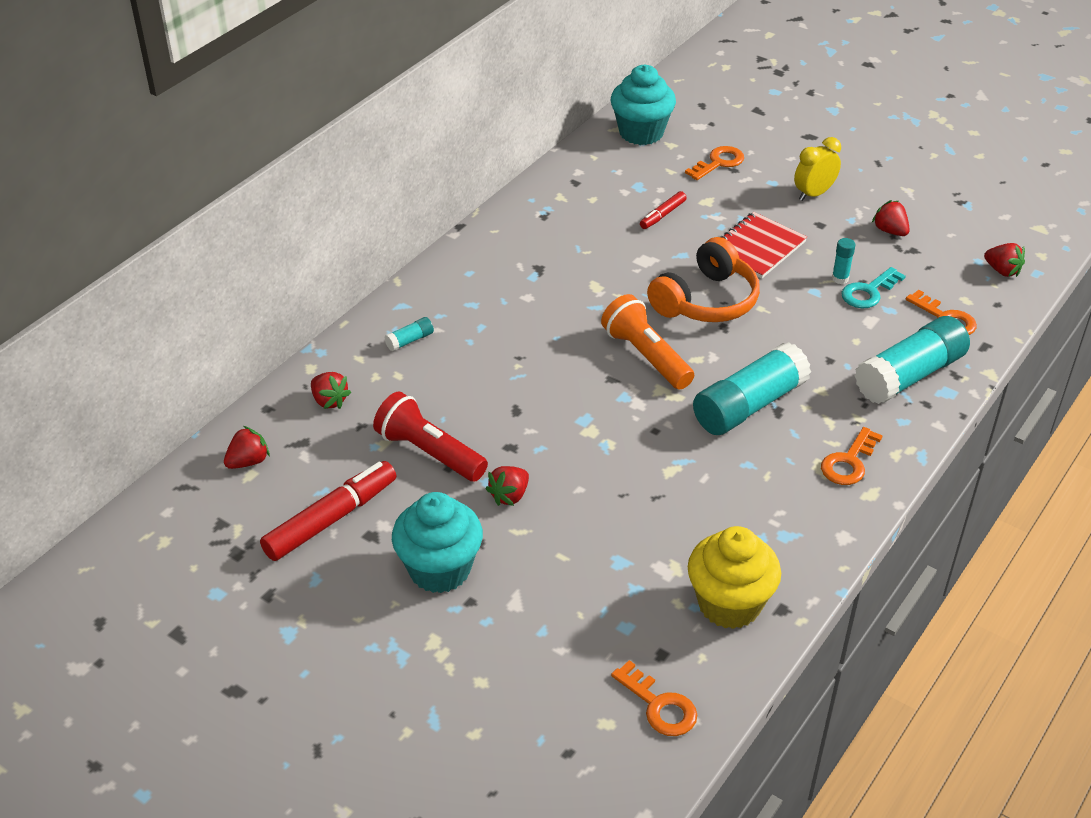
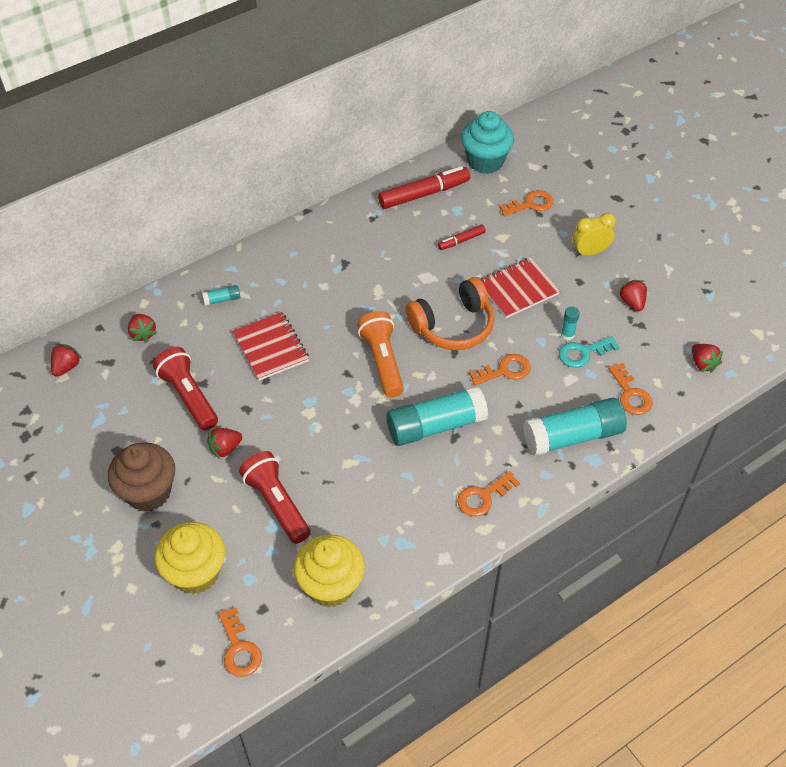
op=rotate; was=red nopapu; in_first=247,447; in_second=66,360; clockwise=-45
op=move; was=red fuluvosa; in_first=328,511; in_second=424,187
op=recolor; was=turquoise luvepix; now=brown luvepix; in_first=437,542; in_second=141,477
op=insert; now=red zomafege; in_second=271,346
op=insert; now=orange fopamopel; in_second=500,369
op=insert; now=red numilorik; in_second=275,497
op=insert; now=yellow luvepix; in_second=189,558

**Task objective**
Find each line in the records holding the string "luvepix" and show it.

**Answer to this task**
op=recolor; was=turquoise luvepix; now=brown luvepix; in_first=437,542; in_second=141,477
op=insert; now=yellow luvepix; in_second=189,558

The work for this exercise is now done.